### Data for this task ###
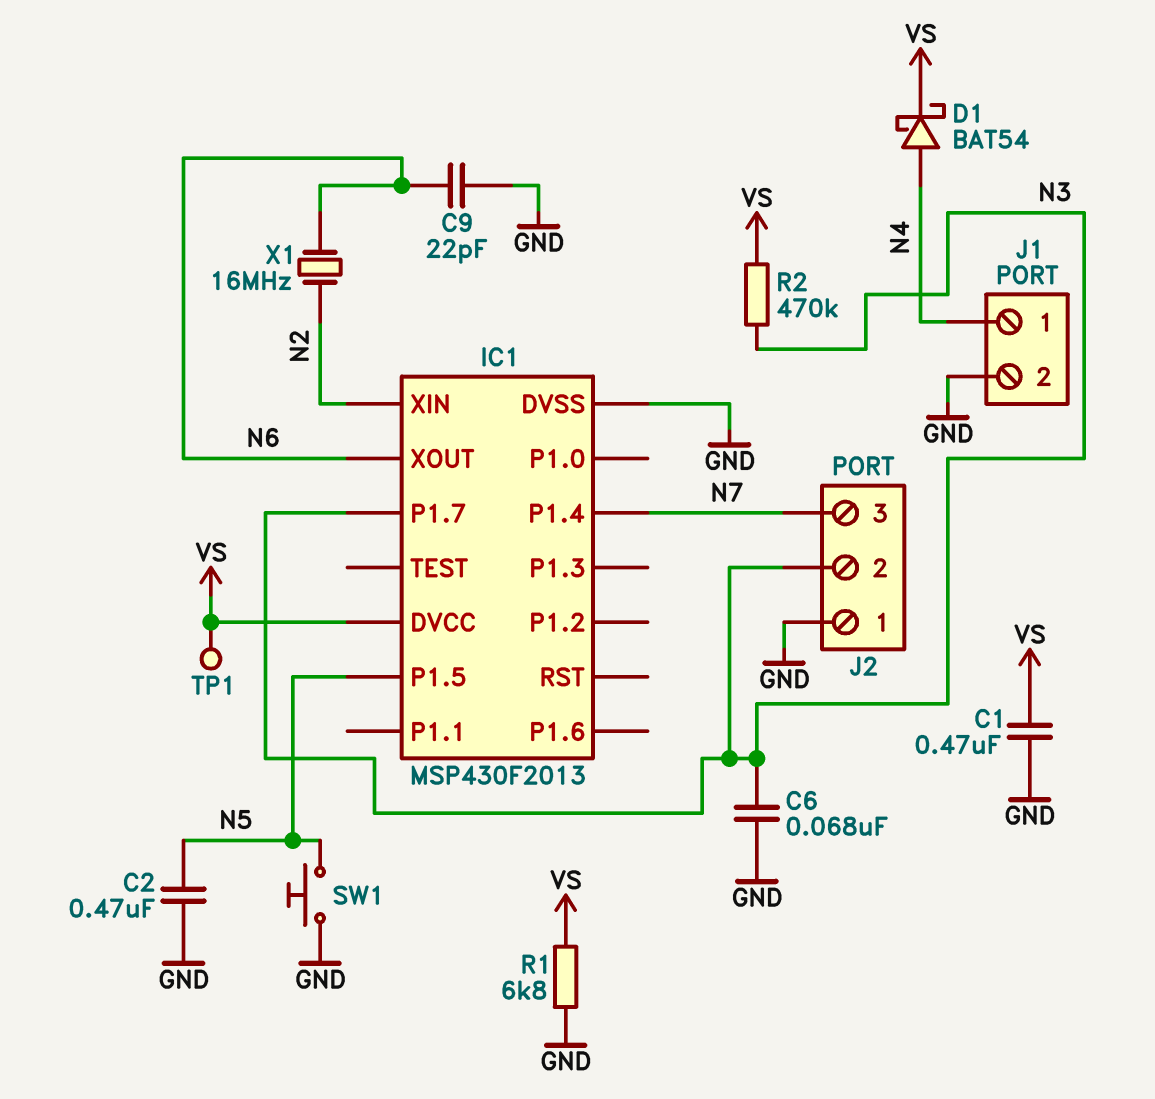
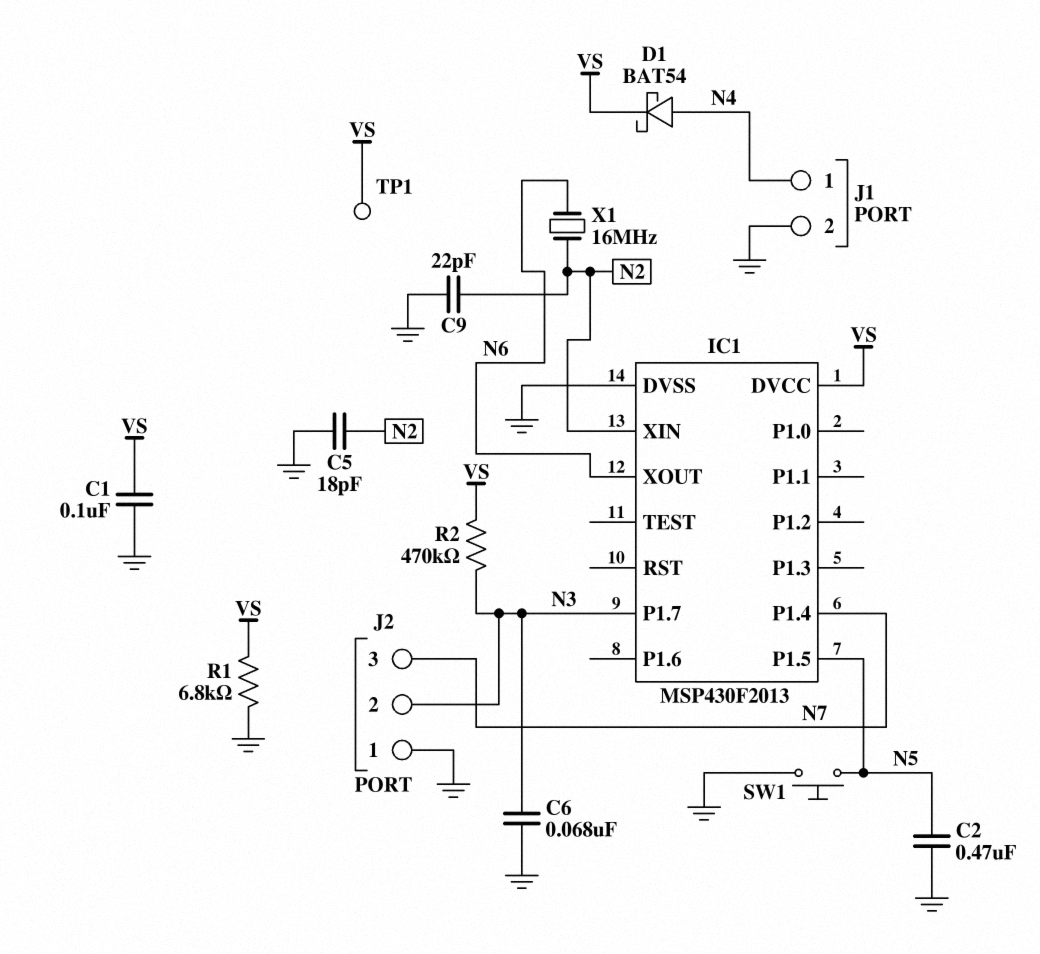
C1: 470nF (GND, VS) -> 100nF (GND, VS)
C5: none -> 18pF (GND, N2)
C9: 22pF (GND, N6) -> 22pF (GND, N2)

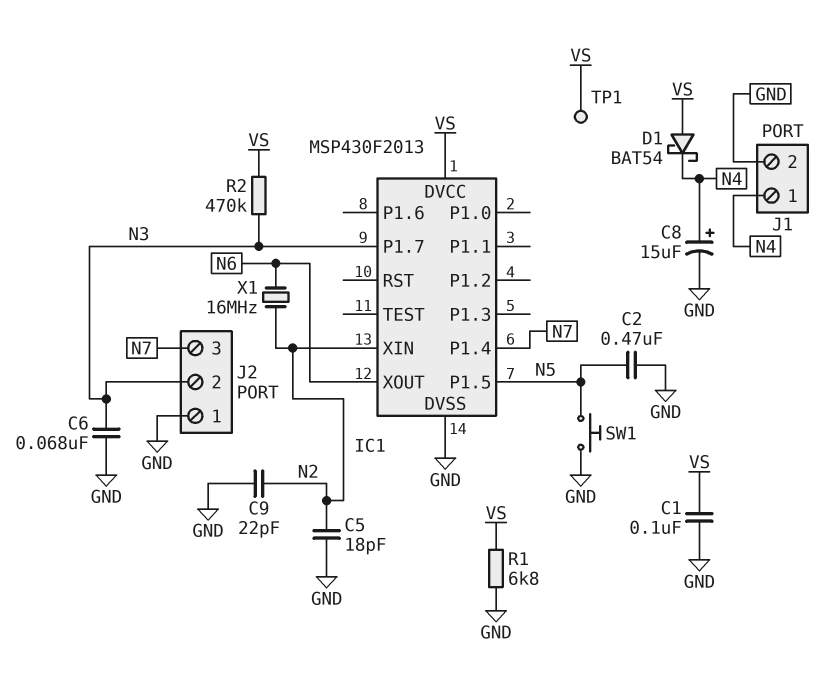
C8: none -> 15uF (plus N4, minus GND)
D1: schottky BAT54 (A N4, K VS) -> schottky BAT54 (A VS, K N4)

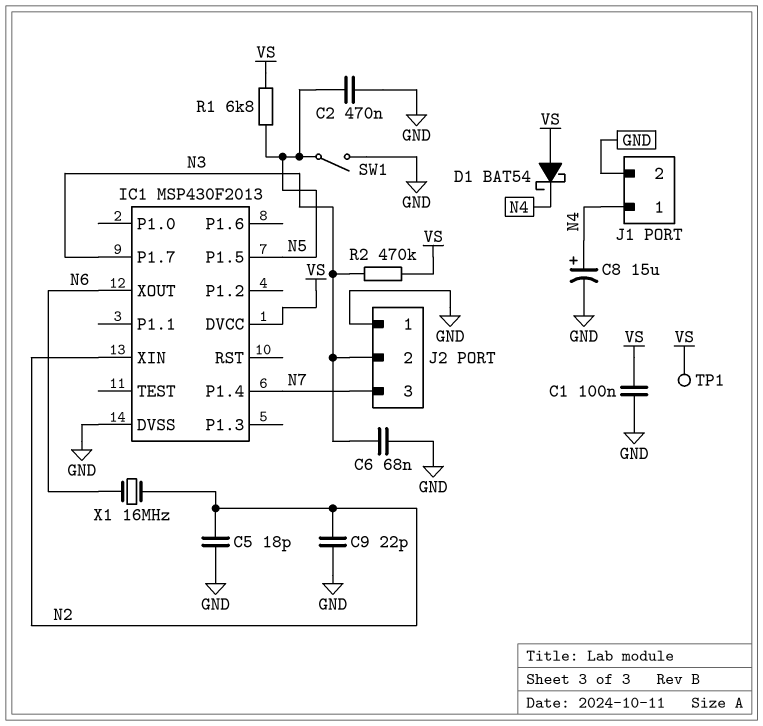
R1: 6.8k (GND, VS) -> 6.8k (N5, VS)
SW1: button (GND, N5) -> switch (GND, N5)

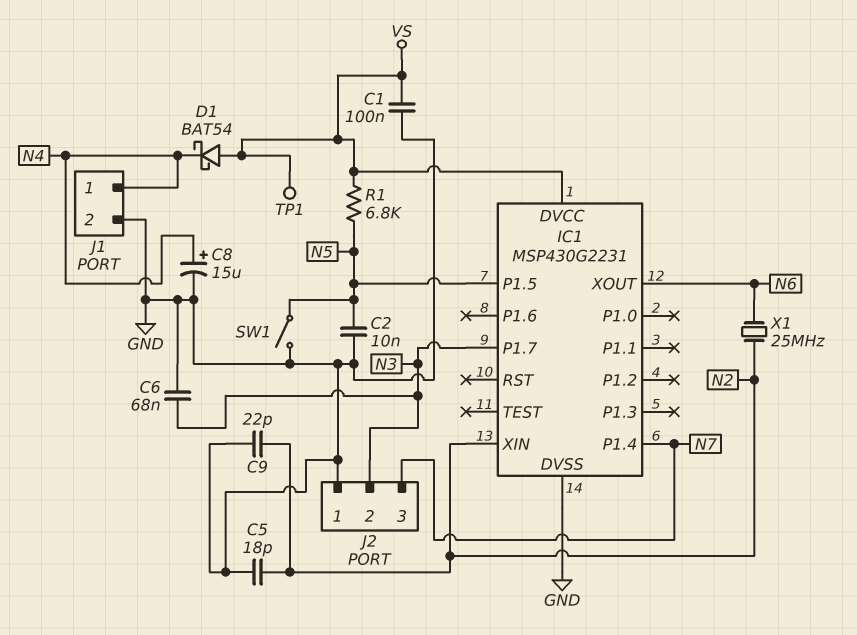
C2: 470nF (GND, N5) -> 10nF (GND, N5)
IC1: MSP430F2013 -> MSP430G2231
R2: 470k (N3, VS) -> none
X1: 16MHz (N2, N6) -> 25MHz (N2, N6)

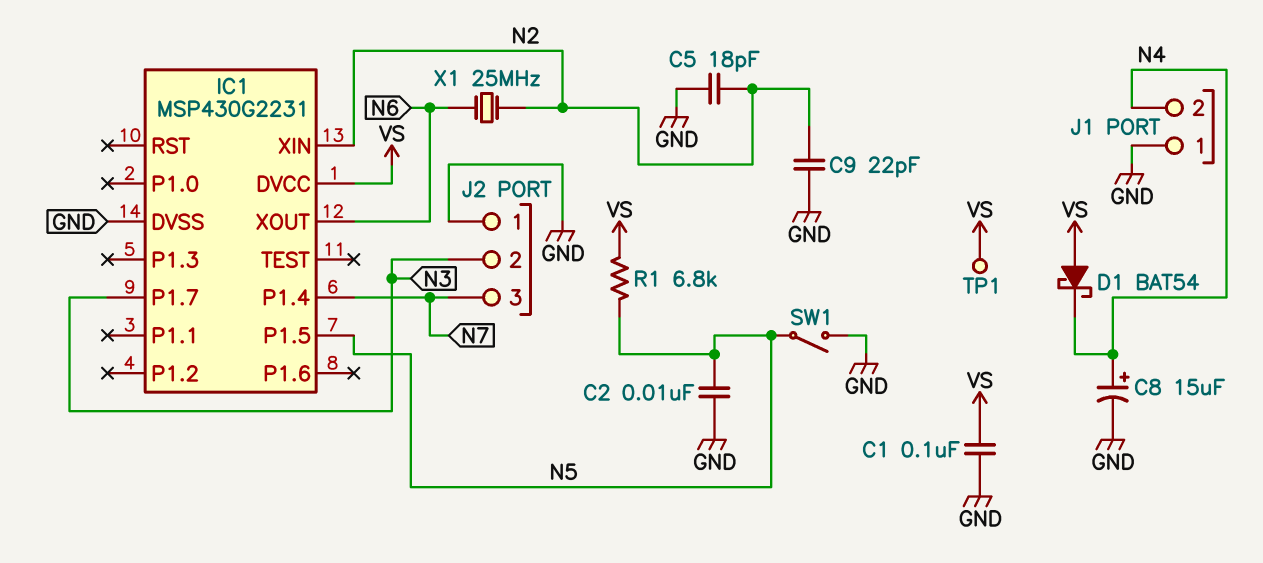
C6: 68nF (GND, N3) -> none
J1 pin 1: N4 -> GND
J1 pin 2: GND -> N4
###
### Data for this task ###
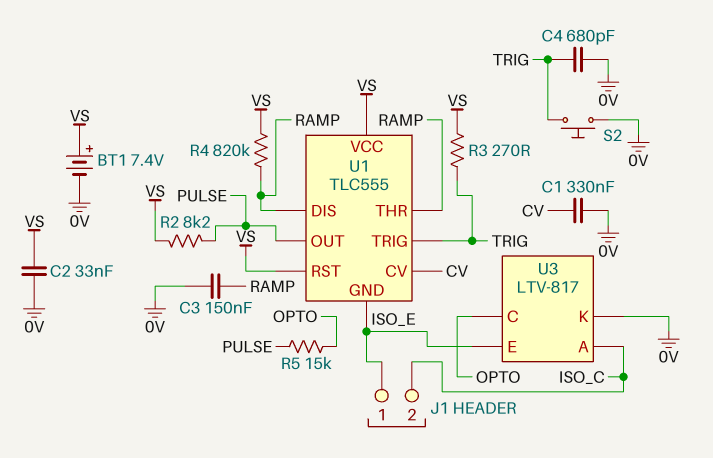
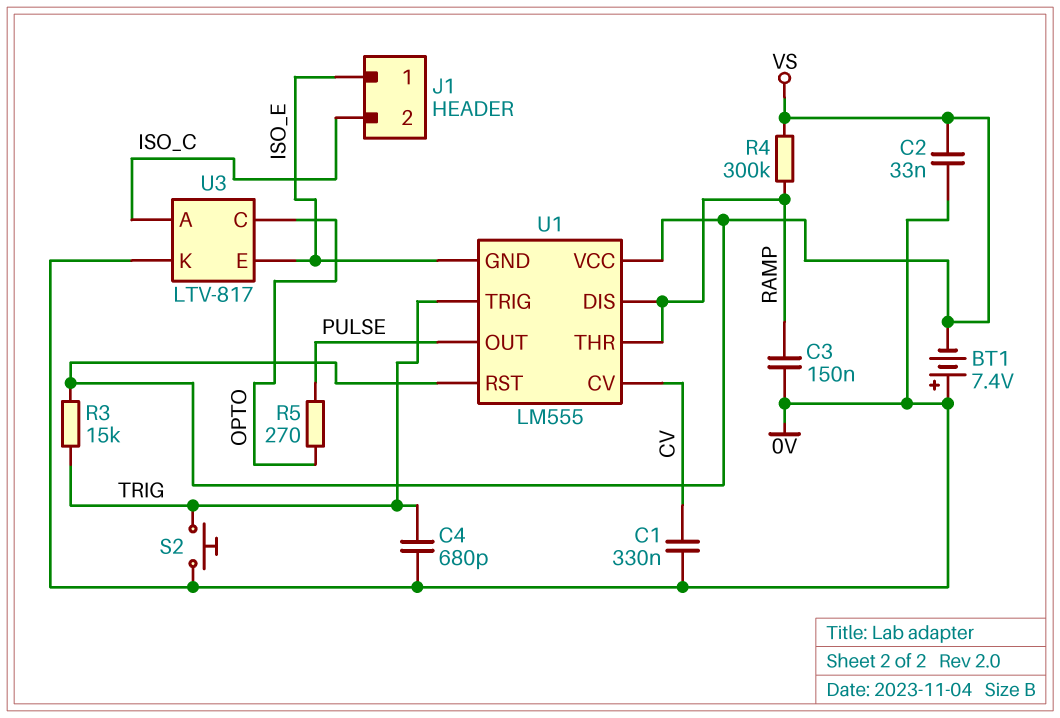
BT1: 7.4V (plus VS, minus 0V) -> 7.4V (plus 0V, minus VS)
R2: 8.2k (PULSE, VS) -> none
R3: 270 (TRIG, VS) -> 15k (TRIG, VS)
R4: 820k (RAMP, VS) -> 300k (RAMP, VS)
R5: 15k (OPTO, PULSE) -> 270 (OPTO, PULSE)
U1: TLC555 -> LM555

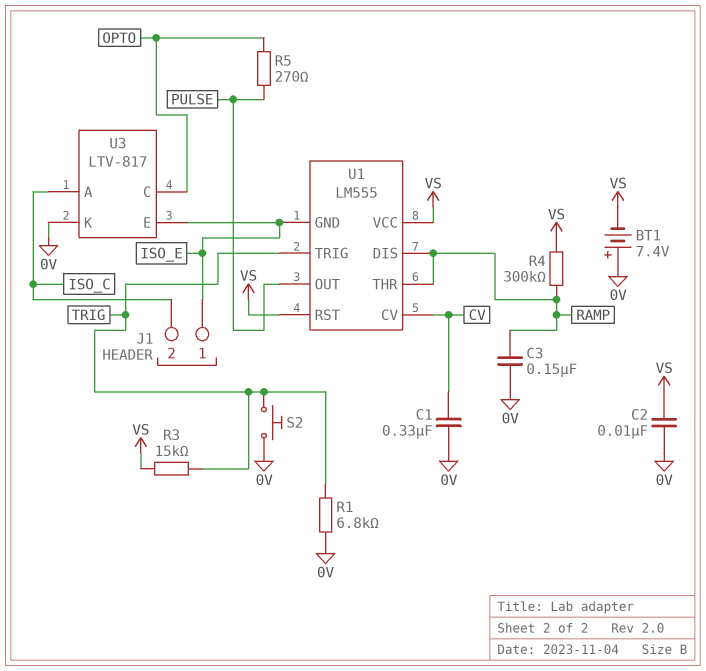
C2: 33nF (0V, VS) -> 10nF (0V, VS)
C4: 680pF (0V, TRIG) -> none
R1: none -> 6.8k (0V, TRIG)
###
• _Instructions to follow_
Beginning at the line above that contains "R1: 6.8k (GND, VS) -> 6.8k (N5, VS)" and going on through the line that contains "J1 pin 1: N4 -> GND", please copy every line exactly, leaving the pictures out and adding nothing.

• _Your solution_
R1: 6.8k (GND, VS) -> 6.8k (N5, VS)
SW1: button (GND, N5) -> switch (GND, N5)

C2: 470nF (GND, N5) -> 10nF (GND, N5)
IC1: MSP430F2013 -> MSP430G2231
R2: 470k (N3, VS) -> none
X1: 16MHz (N2, N6) -> 25MHz (N2, N6)

C6: 68nF (GND, N3) -> none
J1 pin 1: N4 -> GND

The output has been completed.